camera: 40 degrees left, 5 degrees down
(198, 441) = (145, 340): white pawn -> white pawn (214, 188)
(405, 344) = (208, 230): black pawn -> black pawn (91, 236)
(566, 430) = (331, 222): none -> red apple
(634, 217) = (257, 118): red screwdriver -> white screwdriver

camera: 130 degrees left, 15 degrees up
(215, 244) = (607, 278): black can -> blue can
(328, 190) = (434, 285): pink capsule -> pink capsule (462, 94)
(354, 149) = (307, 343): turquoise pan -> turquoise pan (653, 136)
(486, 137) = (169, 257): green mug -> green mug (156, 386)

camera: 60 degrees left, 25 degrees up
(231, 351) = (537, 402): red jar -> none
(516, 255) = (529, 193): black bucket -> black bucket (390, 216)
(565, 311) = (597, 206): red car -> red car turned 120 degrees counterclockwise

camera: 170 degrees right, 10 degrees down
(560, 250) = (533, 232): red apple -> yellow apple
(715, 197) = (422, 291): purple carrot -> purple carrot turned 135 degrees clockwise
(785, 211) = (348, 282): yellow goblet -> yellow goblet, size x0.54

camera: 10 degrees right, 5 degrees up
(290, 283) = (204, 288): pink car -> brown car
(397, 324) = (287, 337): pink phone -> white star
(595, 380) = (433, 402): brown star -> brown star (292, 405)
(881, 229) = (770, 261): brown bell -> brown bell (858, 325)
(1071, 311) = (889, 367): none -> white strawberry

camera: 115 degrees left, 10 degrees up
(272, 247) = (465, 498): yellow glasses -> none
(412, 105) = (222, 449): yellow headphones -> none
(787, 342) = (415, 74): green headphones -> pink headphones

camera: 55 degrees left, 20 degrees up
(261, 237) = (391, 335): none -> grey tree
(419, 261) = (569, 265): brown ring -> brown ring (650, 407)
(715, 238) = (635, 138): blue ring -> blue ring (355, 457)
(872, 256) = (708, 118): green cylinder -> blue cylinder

• **Directions for this task**
Going through the data above, count the lines where the string "none" appears, and answer with only that number.

• **Answer space**
6